ABOUT THIS TASK —
The full listing, excluding its pictures, should be printed exactly as it stands.

DATASET EXTRACT —

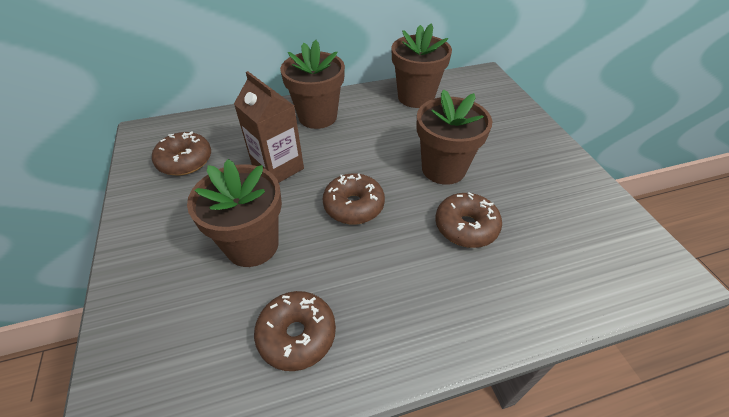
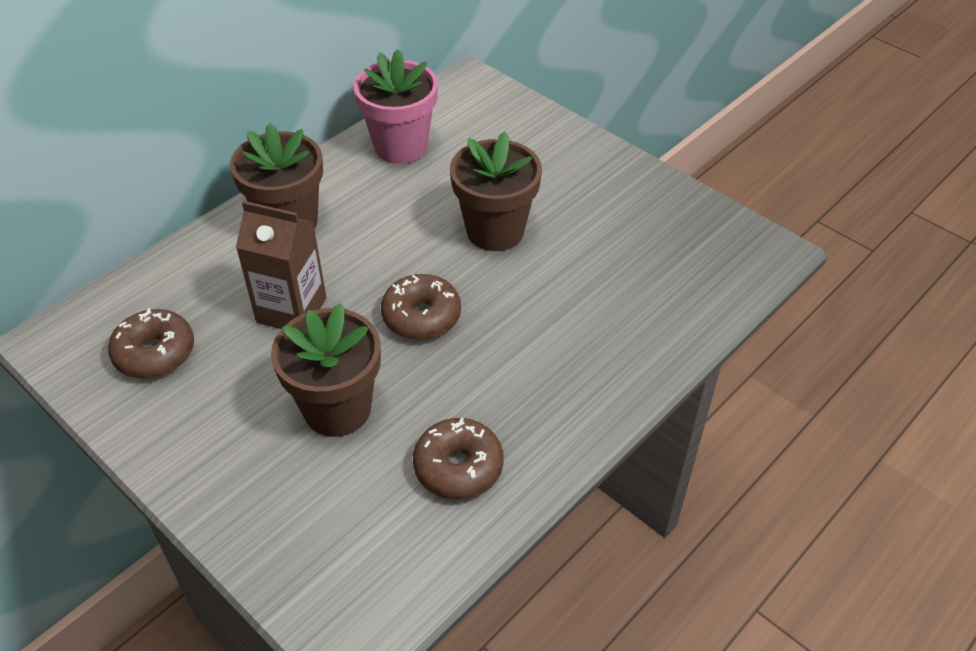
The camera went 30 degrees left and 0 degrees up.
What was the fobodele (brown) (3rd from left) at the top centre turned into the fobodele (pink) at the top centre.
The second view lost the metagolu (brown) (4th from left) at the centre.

WRITTEN ANSWER —
The camera went 30 degrees left and 0 degrees up.
What was the fobodele (brown) (3rd from left) at the top centre turned into the fobodele (pink) at the top centre.
The second view lost the metagolu (brown) (4th from left) at the centre.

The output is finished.